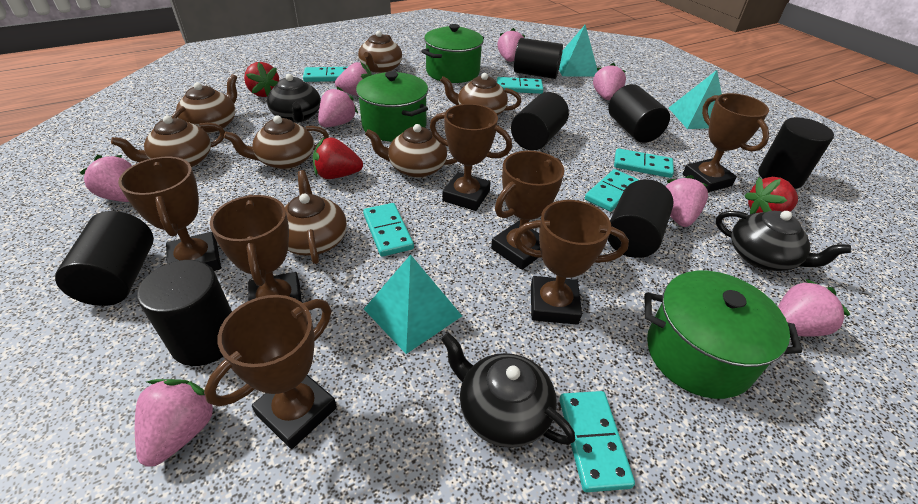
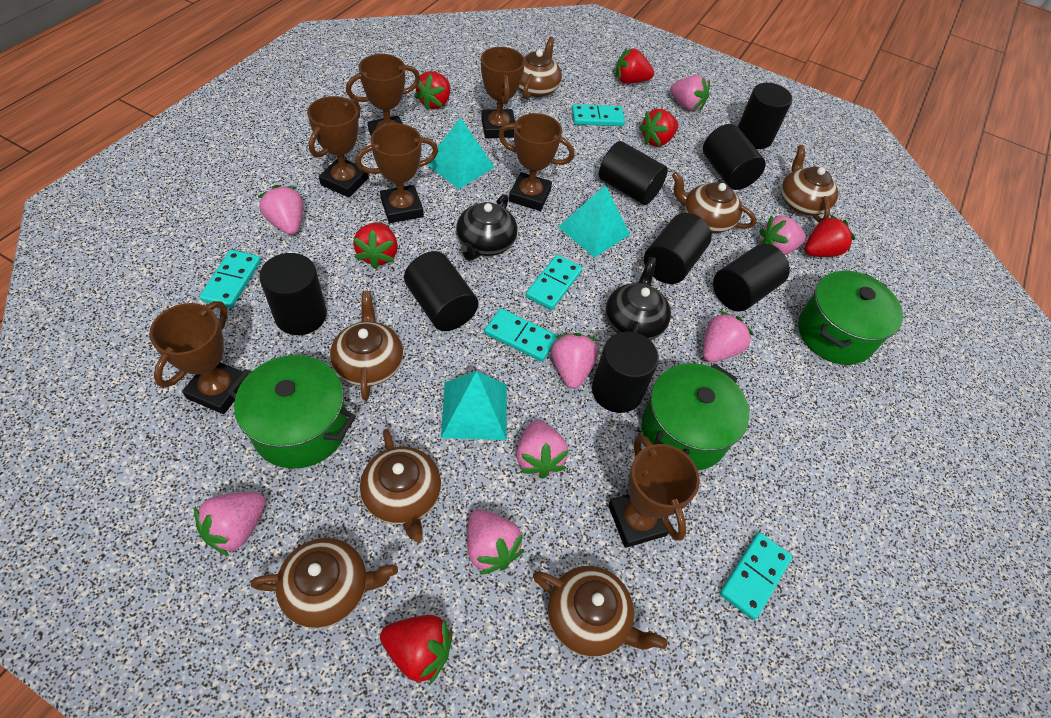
black cylinder: 7 -> 8
black teapot: 3 -> 2
red strawberry: 3 -> 6
turquoise domino: 6 -> 5

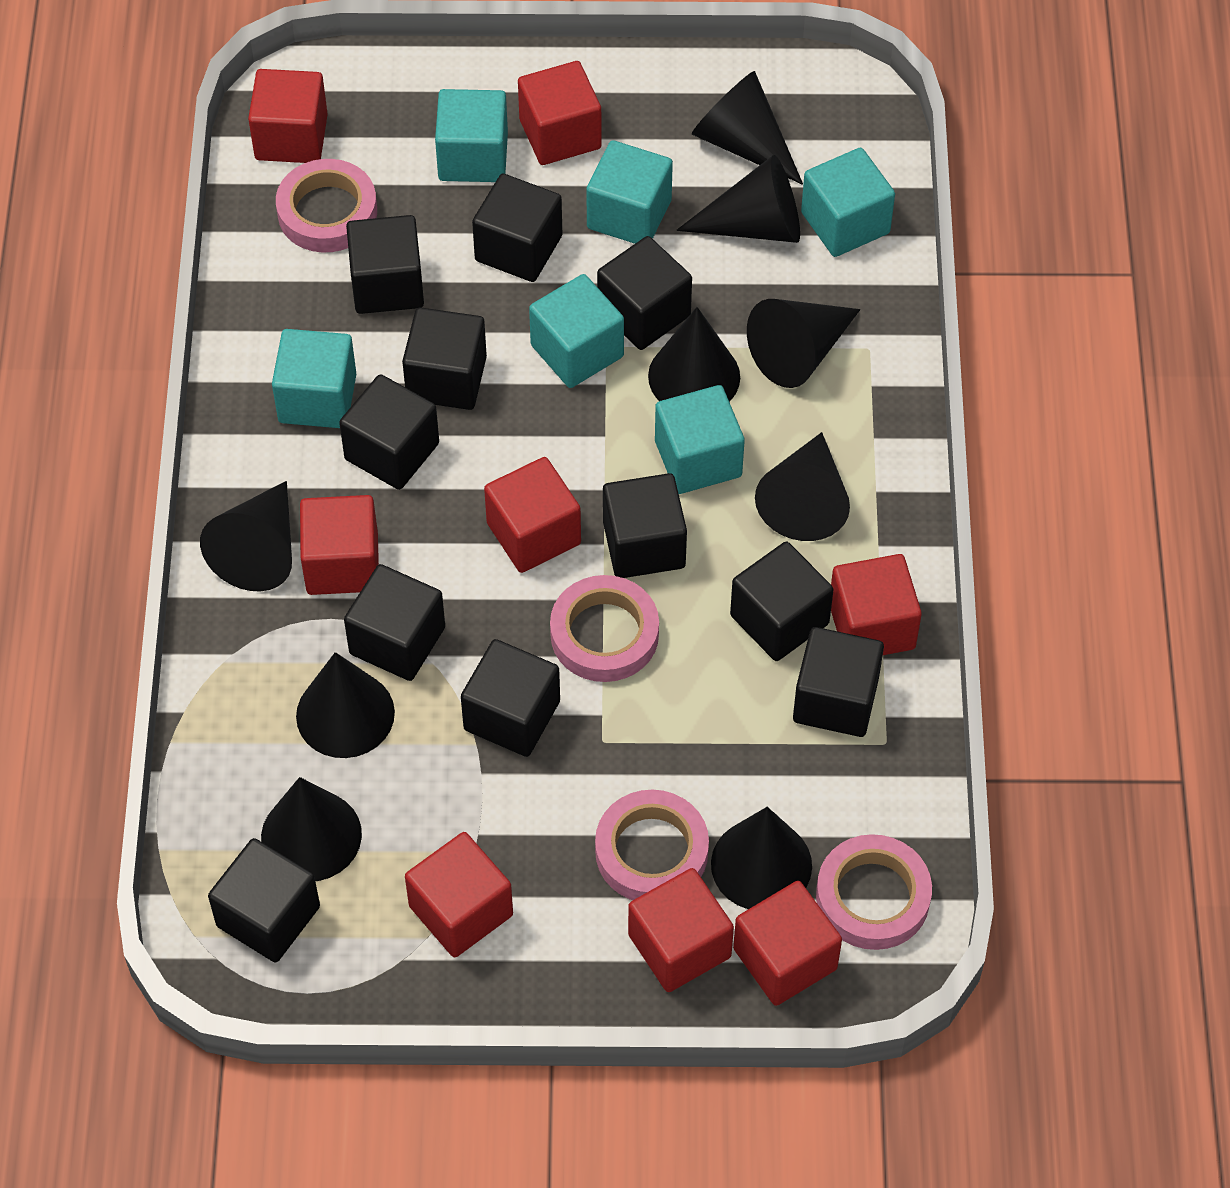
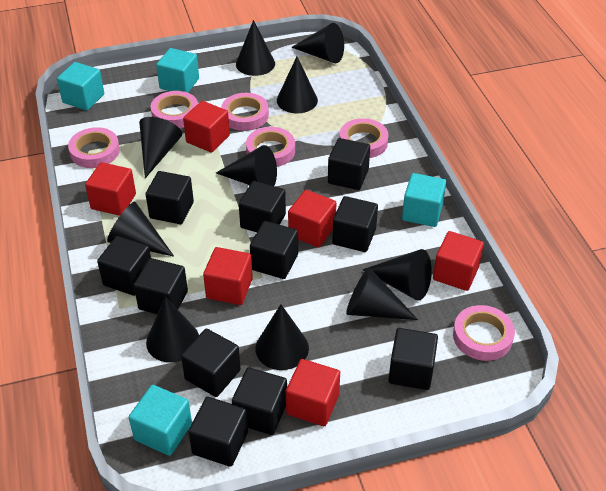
black cone: 9 -> 10
pink tape: 4 -> 6
red cube: 8 -> 6
turquoise cube: 6 -> 4

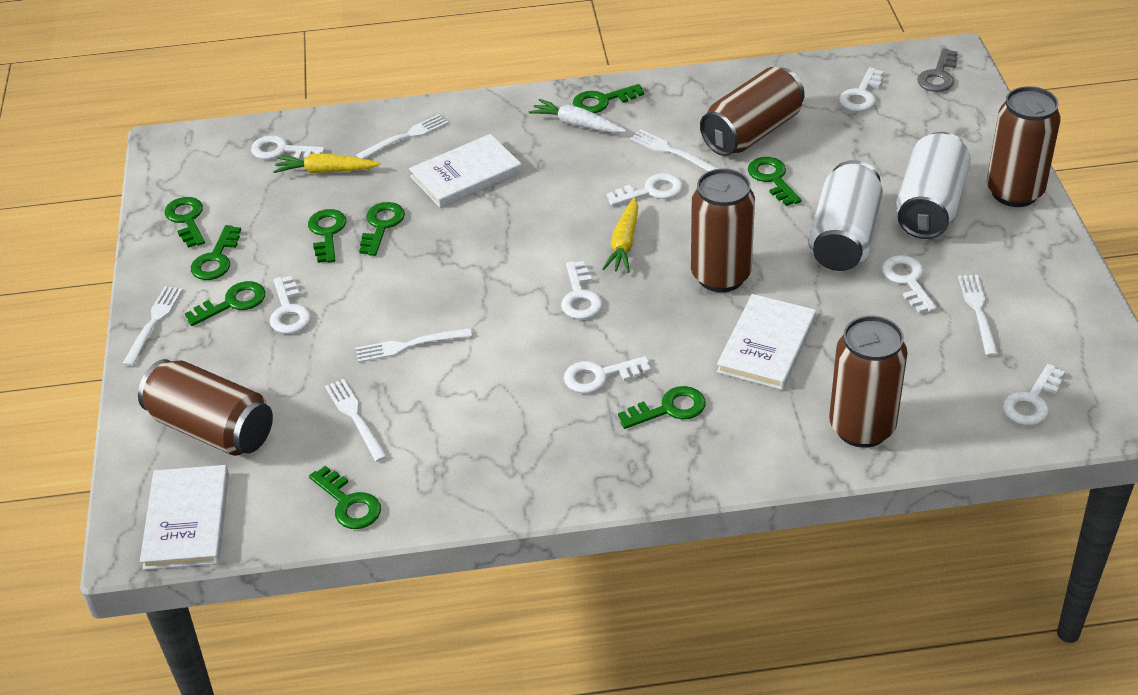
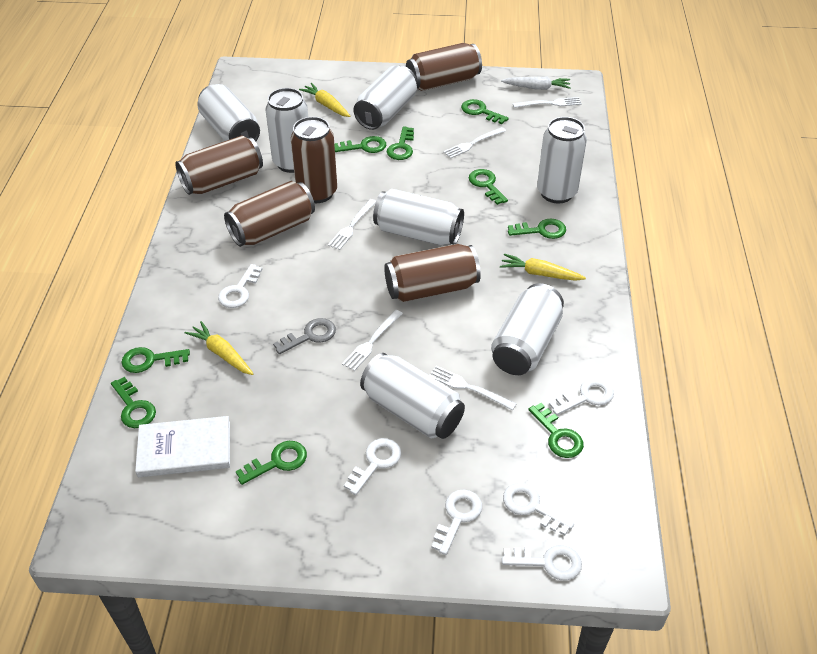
white book: 3 -> 1
white can: 2 -> 7
white fork: 6 -> 5
white key: 8 -> 6
yellow carrot: 2 -> 3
________________________
▶ _Task directions_: Your answer should be the lines from the one that contains "white book: 3 -> 1" through the last line of the material, copied exactly.

▶ _Solved exercise_:
white book: 3 -> 1
white can: 2 -> 7
white fork: 6 -> 5
white key: 8 -> 6
yellow carrot: 2 -> 3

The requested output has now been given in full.